**SUPPLIED DATA**
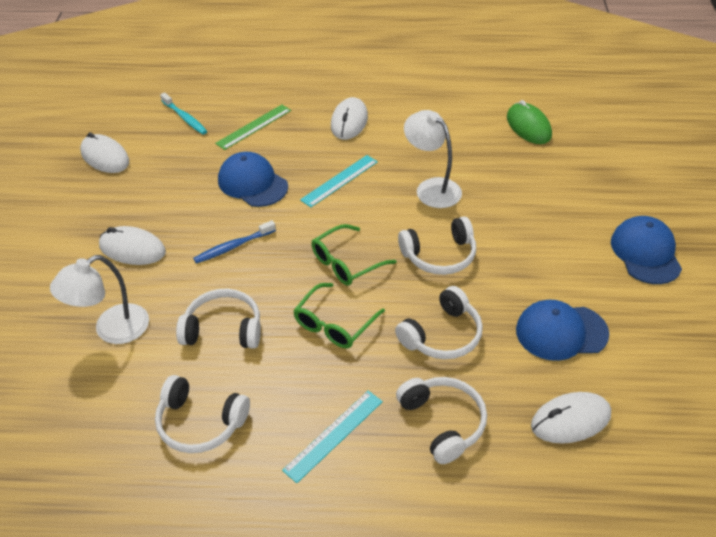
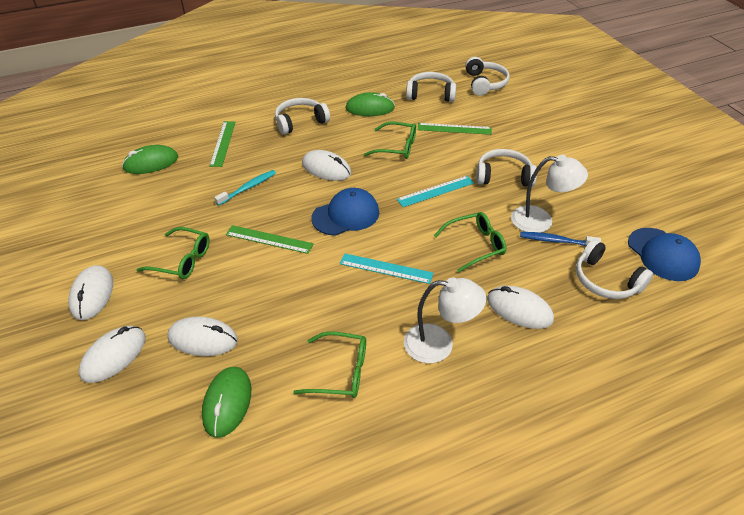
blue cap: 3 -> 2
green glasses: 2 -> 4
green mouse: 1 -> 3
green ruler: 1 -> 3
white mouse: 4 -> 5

**TASK GOAL**
When copying, output the data exactly and leave out the pictures.

**OUTPUT FOR THIS TASK**
blue cap: 3 -> 2
green glasses: 2 -> 4
green mouse: 1 -> 3
green ruler: 1 -> 3
white mouse: 4 -> 5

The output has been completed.